__Work to be completed__
For this exercise, reproduce the records exactly as they stand and do not carry any images over.

------ Extracted information ------

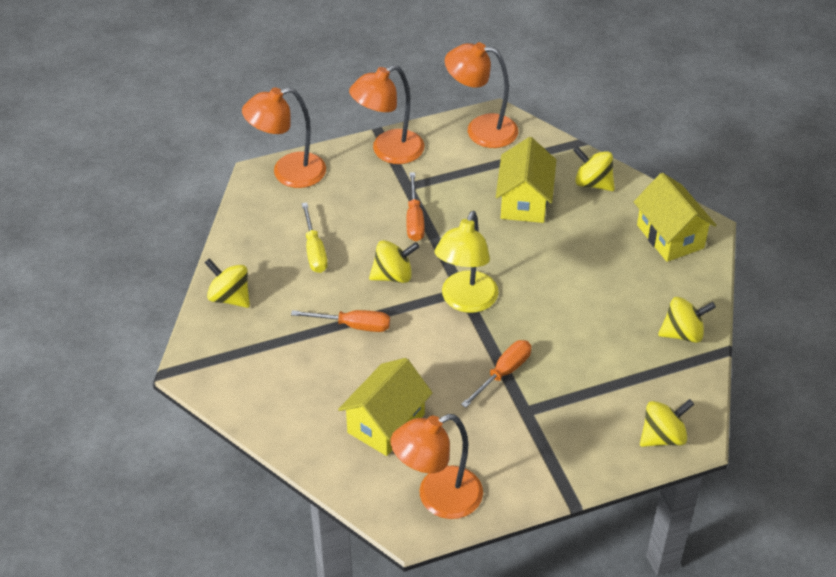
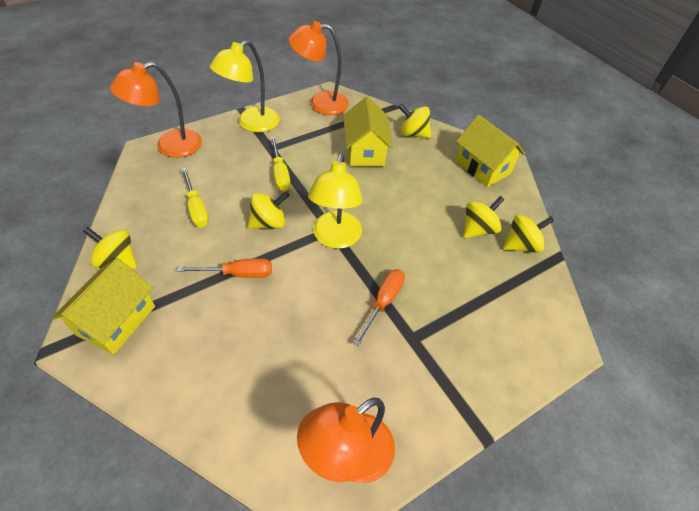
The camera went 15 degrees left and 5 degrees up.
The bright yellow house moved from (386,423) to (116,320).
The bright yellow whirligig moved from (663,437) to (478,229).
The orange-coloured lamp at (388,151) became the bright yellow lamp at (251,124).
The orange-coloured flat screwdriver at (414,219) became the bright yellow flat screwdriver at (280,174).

------

__Reply__
The camera went 15 degrees left and 5 degrees up.
The bright yellow house moved from (386,423) to (116,320).
The bright yellow whirligig moved from (663,437) to (478,229).
The orange-coloured lamp at (388,151) became the bright yellow lamp at (251,124).
The orange-coloured flat screwdriver at (414,219) became the bright yellow flat screwdriver at (280,174).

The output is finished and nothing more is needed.